▶ Work order
Line by line, print the records exactly as they are, dropping the pictures.

Input data Start Marker

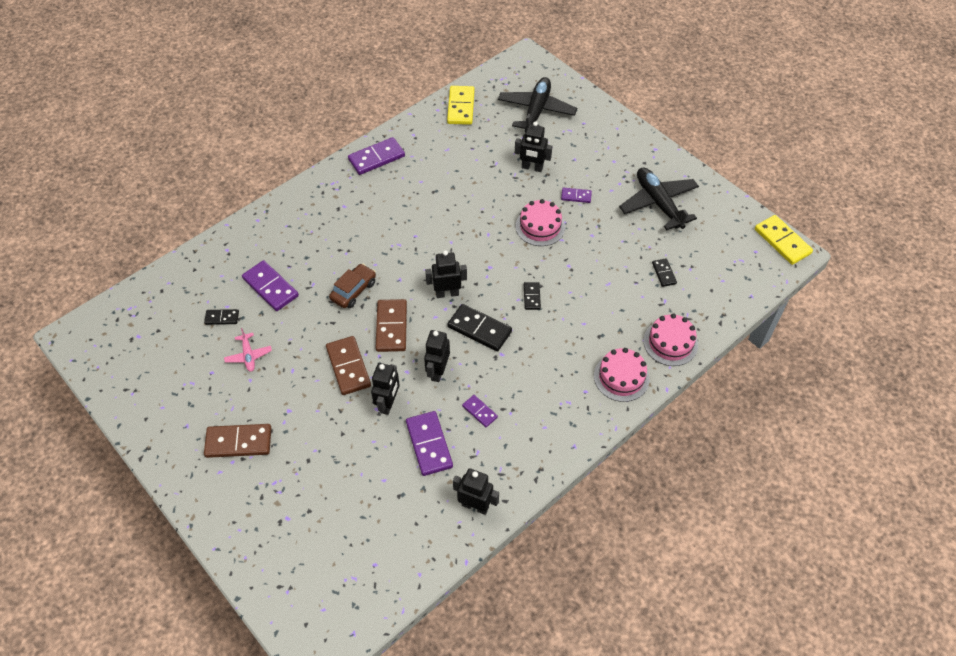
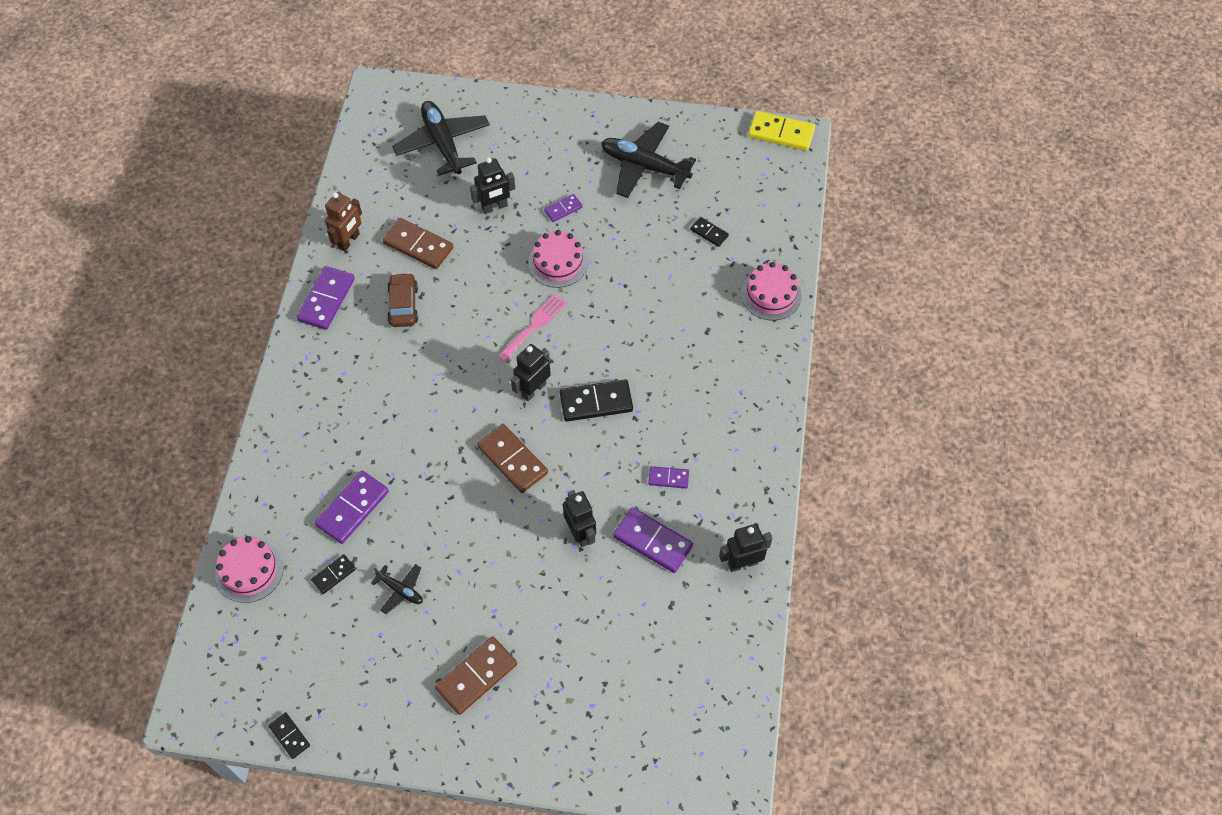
camera: 40 degrees left, 5 degrees up
(248, 355) = (400, 590): pink plane -> black plane
(270, 287) = (352, 508): purple domino -> purple domino turned 60 degrees counterclockwise
(348, 367) = (509, 527): brown domino -> brown domino (418, 245)
(353, 291) = (440, 451): brown car -> brown car (403, 305)
(423, 133) = (349, 241): none -> brown robot
(438, 371) = (596, 469): black robot -> none
(461, 107) = (361, 187): yellow domino -> none
(487, 255) = (534, 325): none -> pink fork
(532, 297) = (614, 337): black domino -> black domino (289, 736)
(621, 377) = (758, 356): pink cake -> pink cake (249, 570)

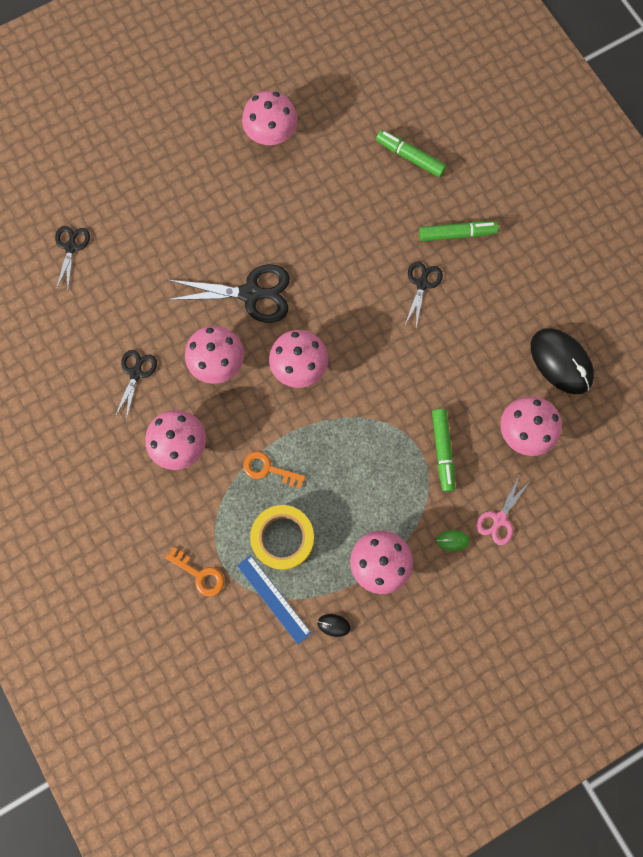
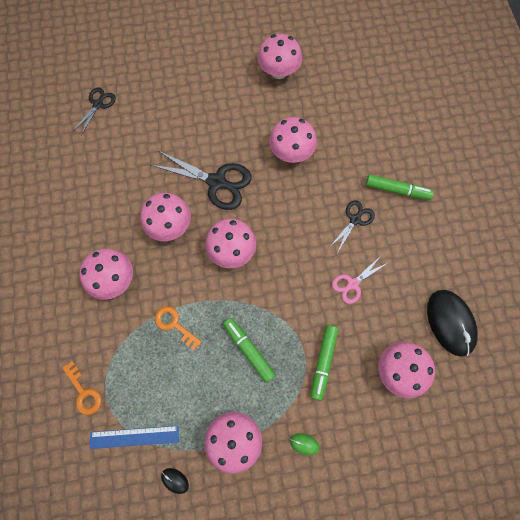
camera: 20 degrees right, 5 degrees down
(136, 373) = (104, 212): black scissors -> none
(273, 599) = (134, 437): blue ruler -> blue ruler turned 75 degrees counterclockwise
(283, 538) = (163, 387): yellow tape -> none
(323, 229) = (291, 152): none -> pink mushroom
(410, 157) = (380, 120): green marker -> green marker (249, 350)
(499, 519) = (351, 441): pink scissors -> pink scissors (352, 284)

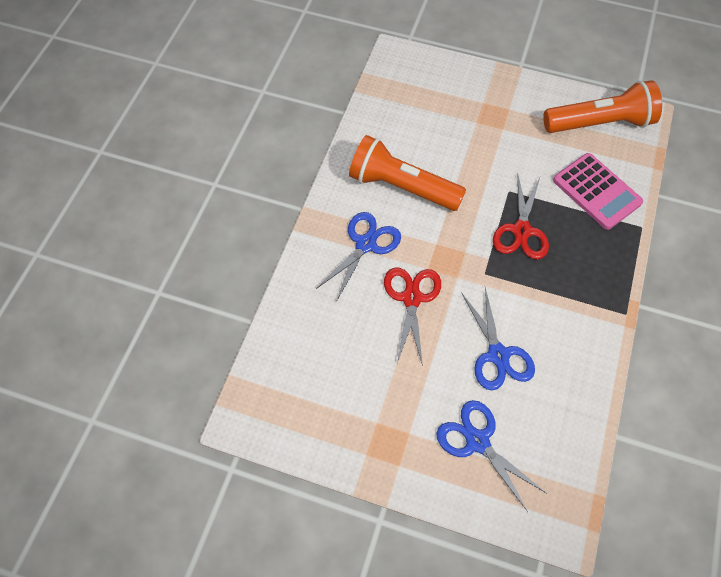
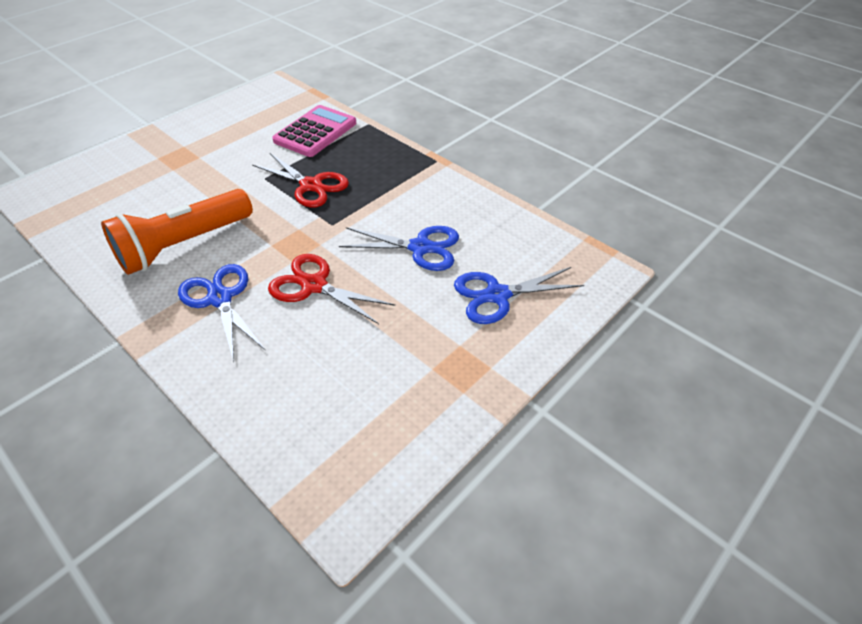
camera: 65 degrees left, 15 degrees down
(596, 191) = (315, 132): pink calculator -> pink calculator turned 45 degrees counterclockwise
(600, 123) = (255, 106): orange flashlight -> none

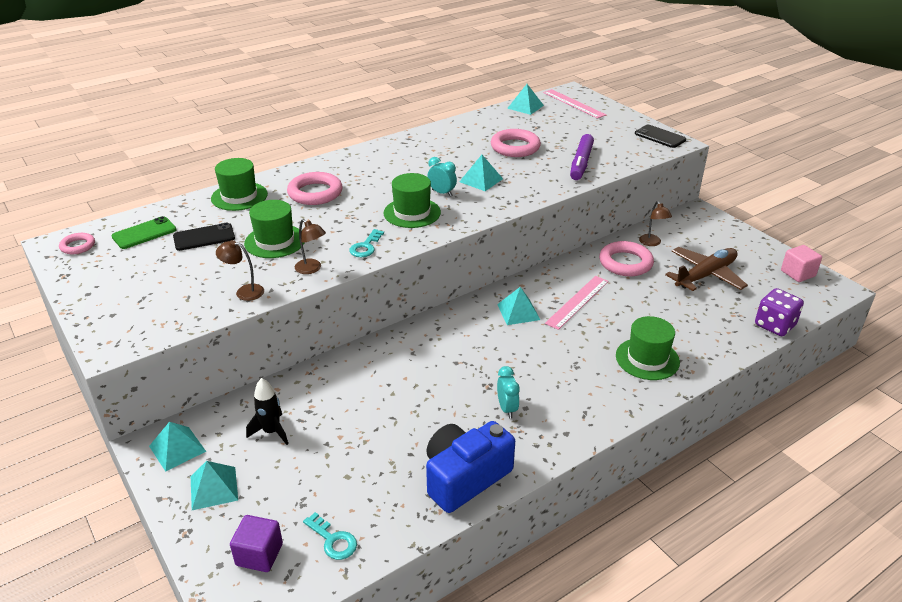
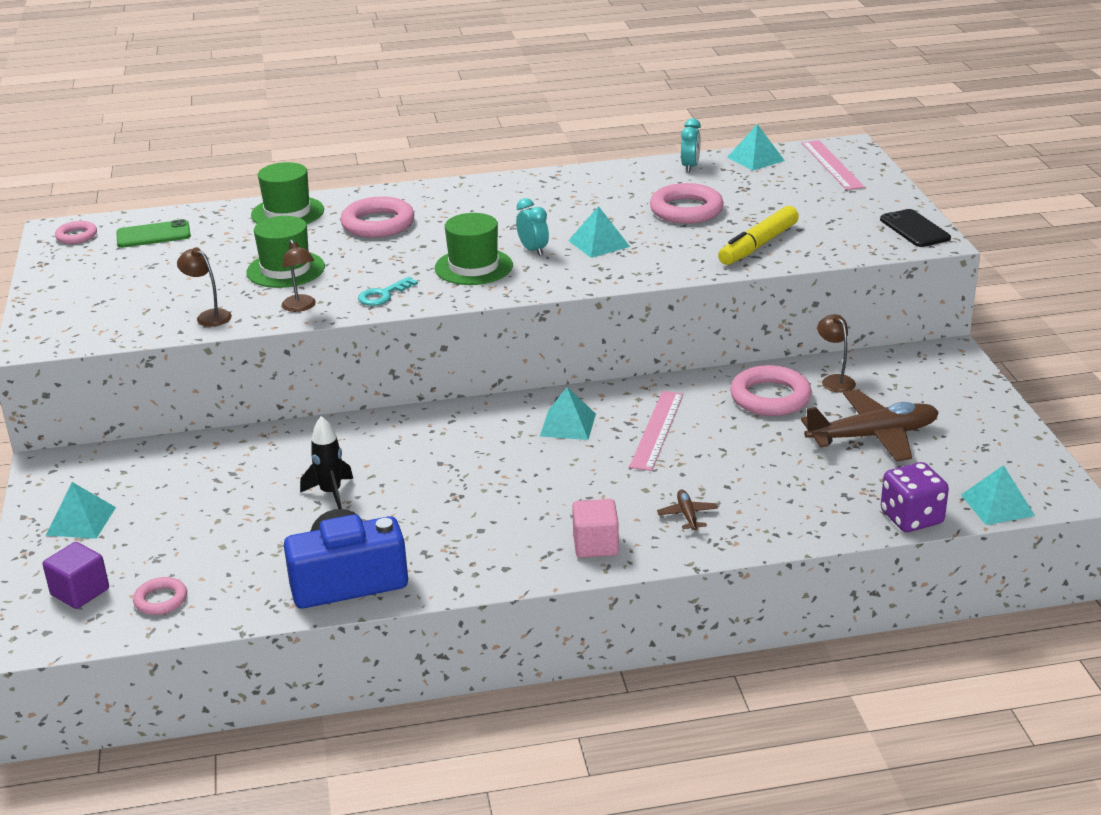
camera: 25 degrees right, 5 degrees down
(177, 448) = (72, 475): turquoise pyramid -> turquoise pyramid (997, 505)
(204, 237) = (212, 251): black phone -> none
(271, 431) = (178, 483): black rocket -> black rocket (331, 493)
(333, 540) = (161, 600): turquoise key -> pink ring
(507, 408) = (457, 525): turquoise clock -> turquoise clock (690, 167)
(577, 302) = (657, 430): pink ruler -> pink ruler turned 45 degrees counterclockwise
(581, 163) = (758, 245): purple marker -> yellow marker
(647, 359) = (687, 515): green hat -> brown plane
(652, 243) = (834, 380): brown lamp -> brown lamp turned 150 degrees clockwise
(798, 273) = (1020, 463): pink cube -> pink cube (595, 545)

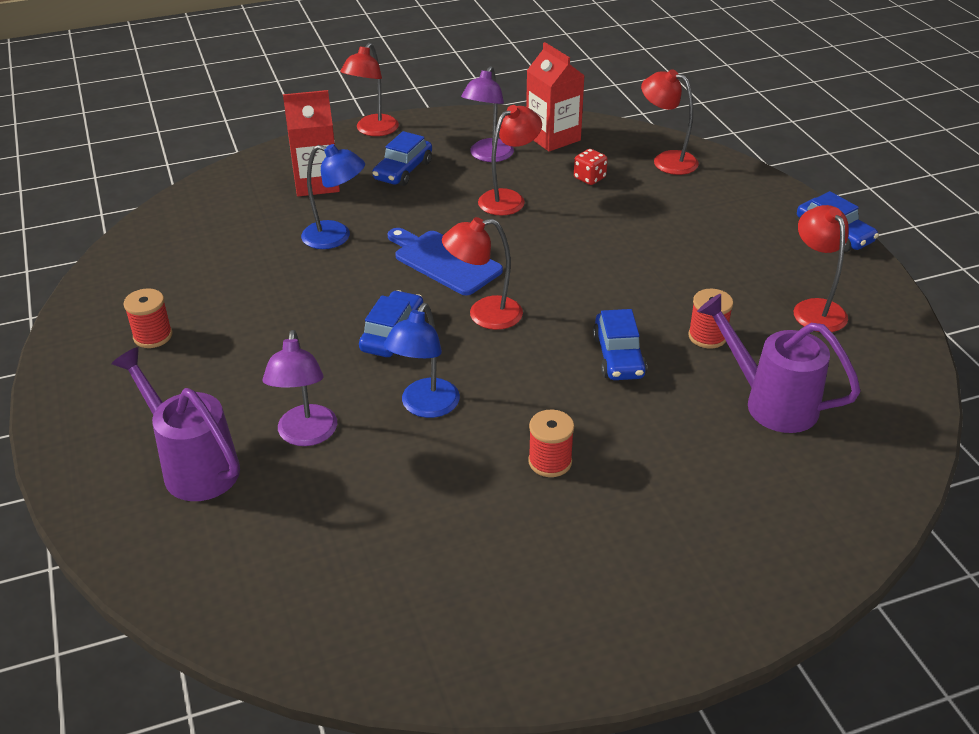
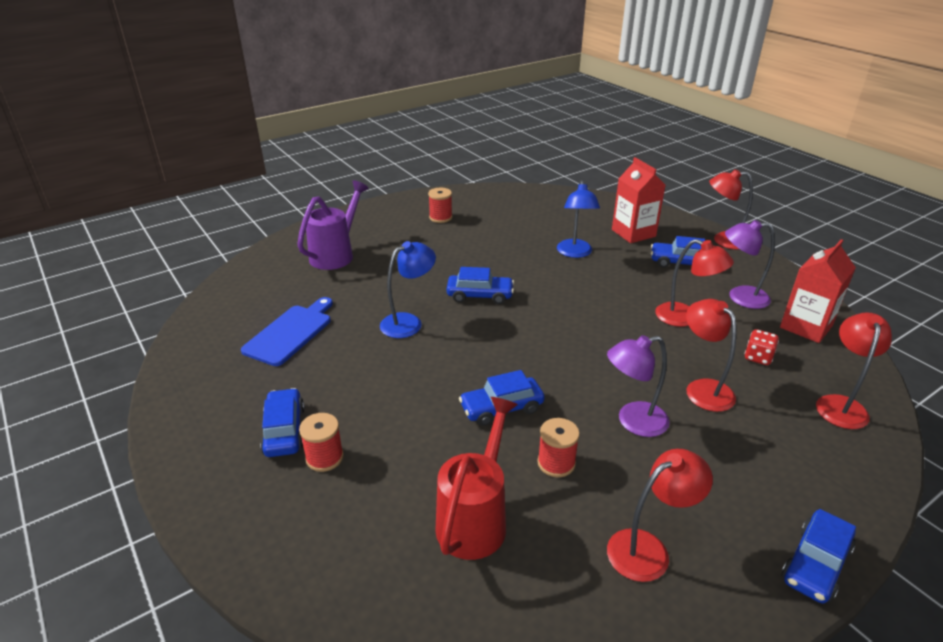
camera: 75 degrees right, 5 degrees down
(306, 435) = (369, 283): purple lamp -> purple lamp (633, 421)
(425, 407) = (408, 322): blue lamp -> blue lamp turned 135 degrees clockwise
(444, 261) = (577, 301): blue cutting board -> blue cutting board (290, 333)
(484, 315) = (521, 330): red lamp -> red lamp (703, 389)
(550, 462) = (365, 387): red spool -> red spool (324, 458)
(612, 544) = (284, 431): none -> blue car
(771, 403) = (475, 519): purple watering can -> red watering can

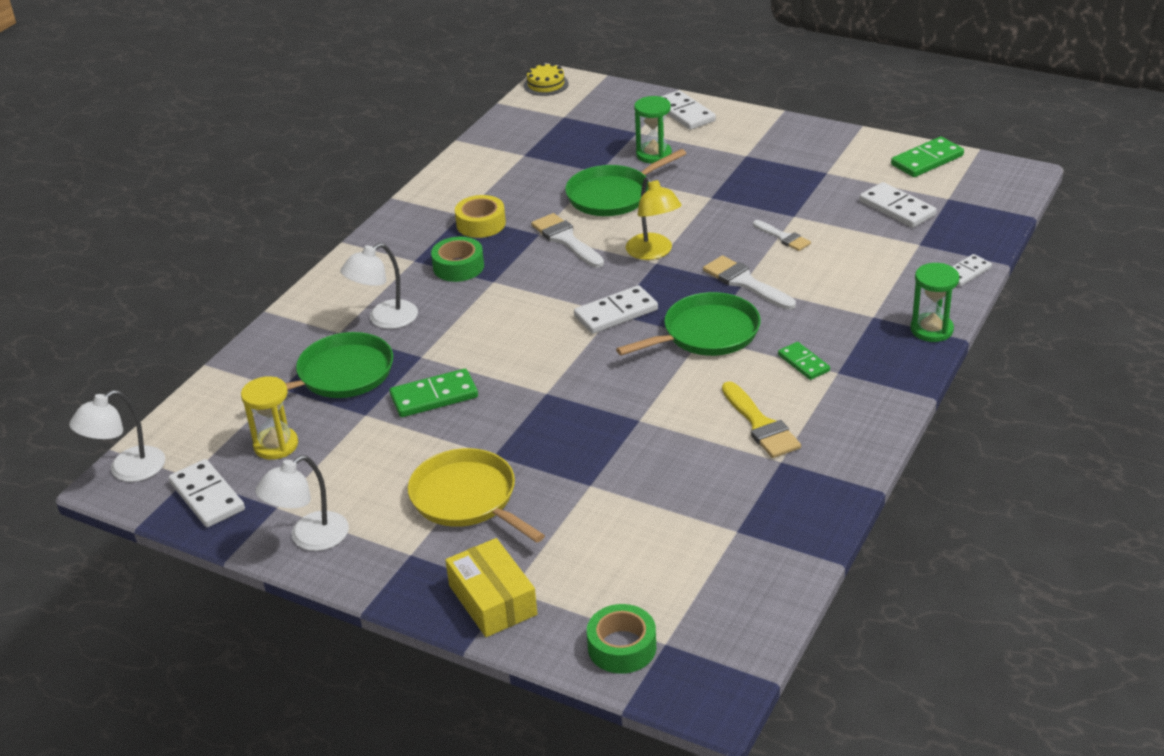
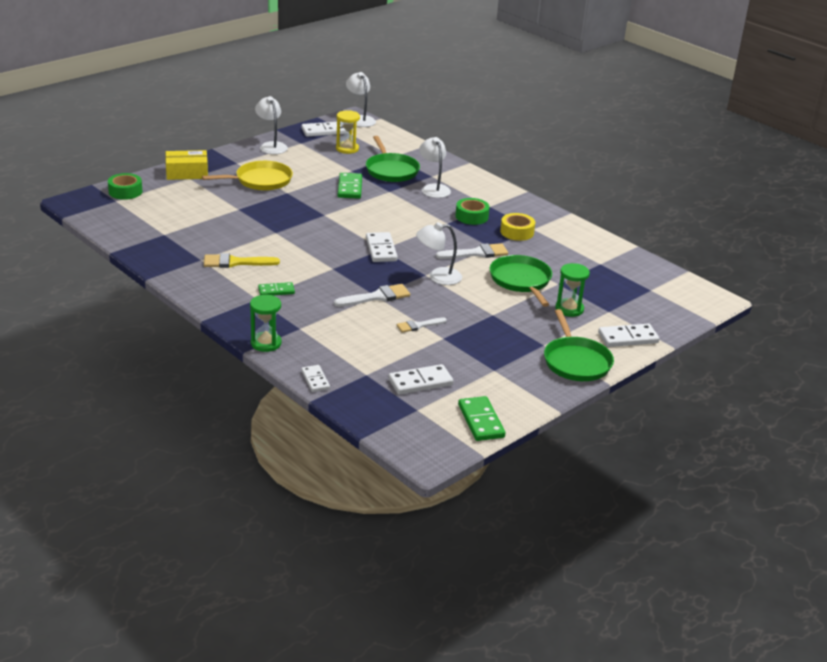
camera: 105 degrees right, 5 degrees down
(546, 84) = (709, 294): yellow cake -> none
(653, 252) = (438, 277): yellow lamp -> white lamp
(706, 333) = (334, 270): green pan -> green pan (576, 361)

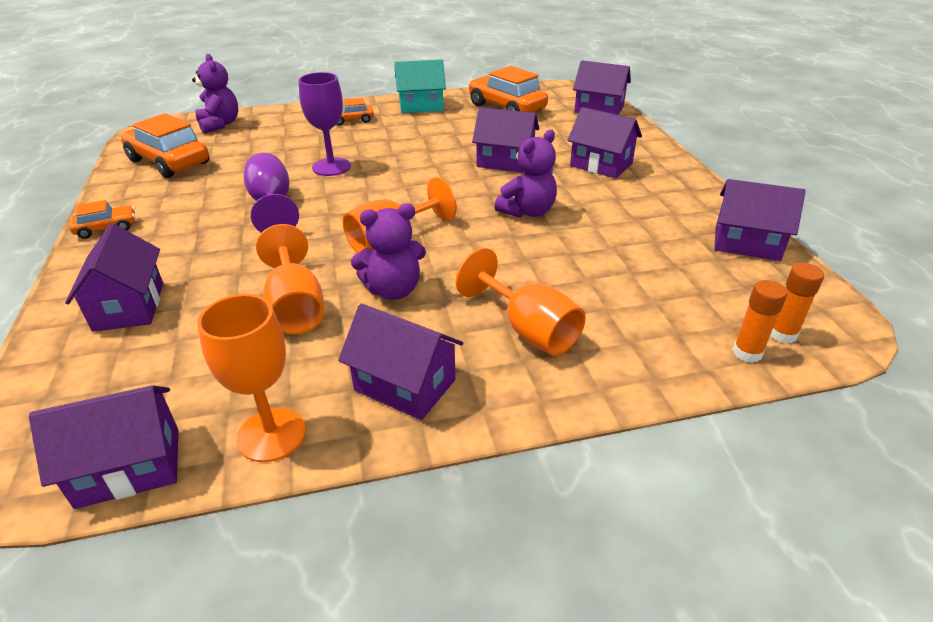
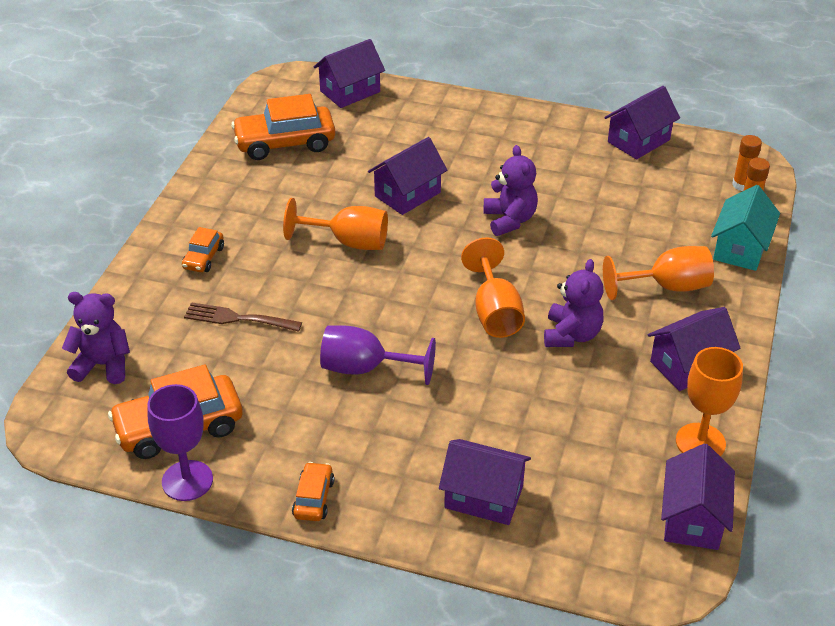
camera: 60 degrees left, 5 degrees up
(296, 147) = (238, 318): none -> brown fork
(296, 307) = (557, 395): orange goblet -> orange goblet (348, 242)
(331, 167) = (313, 306): purple goblet -> purple goblet (187, 480)
(421, 106) = (216, 196): turquoise house -> turquoise house (740, 248)
(601, 165) = (464, 145): purple house -> none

Input data End Marker

▶ Result of the exercise
camera: 40 degrees left, 5 degrees up
(248, 355) = (400, 590): pink plane -> black plane
(270, 287) = (352, 508): purple domino -> purple domino turned 60 degrees counterclockwise
(348, 367) = (509, 527): brown domino -> brown domino (418, 245)
(353, 291) = (440, 451): brown car -> brown car (403, 305)
(423, 133) = (349, 241): none -> brown robot
(438, 371) = (596, 469): black robot -> none
(461, 107) = (361, 187): yellow domino -> none
(487, 255) = (534, 325): none -> pink fork
(532, 297) = (614, 337): black domino -> black domino (289, 736)
(621, 377) = (758, 356): pink cake -> pink cake (249, 570)

camera: 20 degrees right, 5 degrees down
(136, 373) = (104, 212): black scissors -> none
(273, 599) = (134, 437): blue ruler -> blue ruler turned 75 degrees counterclockwise
(283, 538) = (163, 387): yellow tape -> none
(323, 229) = (291, 152): none -> pink mushroom
(410, 157) = (380, 120): green marker -> green marker (249, 350)
(499, 519) = (351, 441): pink scissors -> pink scissors (352, 284)

camera: 65 degrees left, 15 degrees down
(596, 191) = (315, 132): pink calculator -> pink calculator turned 45 degrees counterclockwise
(600, 123) = (255, 106): orange flashlight -> none

camera: 25 degrees right, 5 degrees down
(177, 448) = (72, 475): turquoise pyramid -> turquoise pyramid (997, 505)
(204, 237) = (212, 251): black phone -> none
(271, 431) = (178, 483): black rocket -> black rocket (331, 493)
(333, 540) = (161, 600): turquoise key -> pink ring
(507, 408) = (457, 525): turquoise clock -> turquoise clock (690, 167)
(577, 302) = (657, 430): pink ruler -> pink ruler turned 45 degrees counterclockwise
(581, 163) = (758, 245): purple marker -> yellow marker
(647, 359) = (687, 515): green hat -> brown plane
(652, 243) = (834, 380): brown lamp -> brown lamp turned 150 degrees clockwise
(798, 273) = (1020, 463): pink cube -> pink cube (595, 545)

camera: 75 degrees right, 5 degrees down
(306, 435) = (369, 283): purple lamp -> purple lamp (633, 421)
(425, 407) = (408, 322): blue lamp -> blue lamp turned 135 degrees clockwise
(444, 261) = (577, 301): blue cutting board -> blue cutting board (290, 333)
(484, 315) = (521, 330): red lamp -> red lamp (703, 389)
(550, 462) = (365, 387): red spool -> red spool (324, 458)
(612, 544) = (284, 431): none -> blue car
(771, 403) = (475, 519): purple watering can -> red watering can

camera: 105 degrees right, 5 degrees down
(546, 84) = (709, 294): yellow cake -> none
(653, 252) = (438, 277): yellow lamp -> white lamp
(706, 333) = (334, 270): green pan -> green pan (576, 361)

camera: 60 degrees left, 5 degrees up
(296, 147) = (238, 318): none -> brown fork
(296, 307) = (557, 395): orange goblet -> orange goblet (348, 242)
(331, 167) = (313, 306): purple goblet -> purple goblet (187, 480)
(421, 106) = (216, 196): turquoise house -> turquoise house (740, 248)
(601, 165) = (464, 145): purple house -> none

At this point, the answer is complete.